Work item >> Your answer should consist of each line from the data below that contains "turned".

Records for this task >>

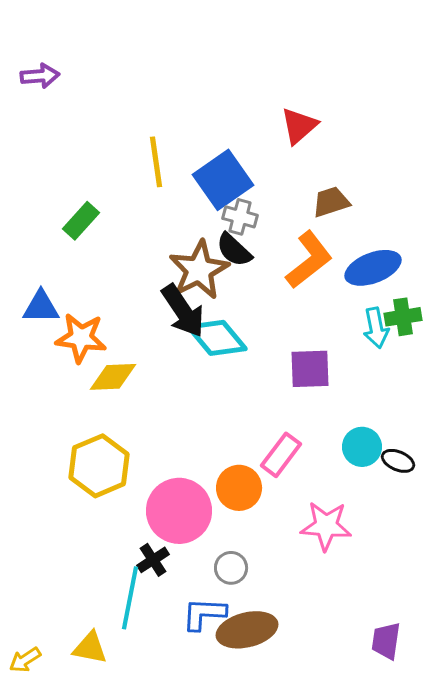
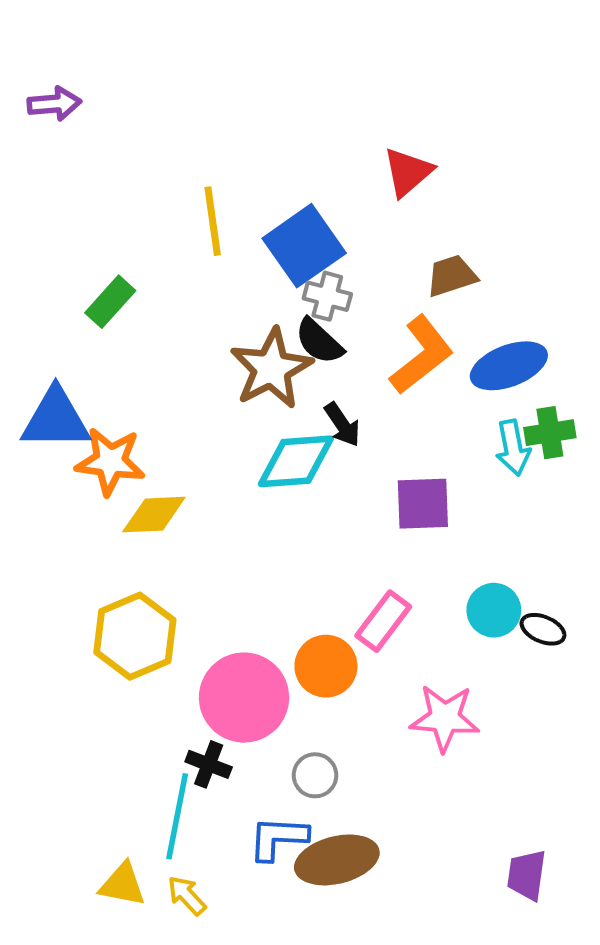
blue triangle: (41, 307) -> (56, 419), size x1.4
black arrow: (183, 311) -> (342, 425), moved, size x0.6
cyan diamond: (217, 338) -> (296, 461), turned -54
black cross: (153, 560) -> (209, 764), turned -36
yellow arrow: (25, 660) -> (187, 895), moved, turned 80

Answer to the exercise >>
cyan diamond: (217, 338) -> (296, 461), turned -54
black cross: (153, 560) -> (209, 764), turned -36
yellow arrow: (25, 660) -> (187, 895), moved, turned 80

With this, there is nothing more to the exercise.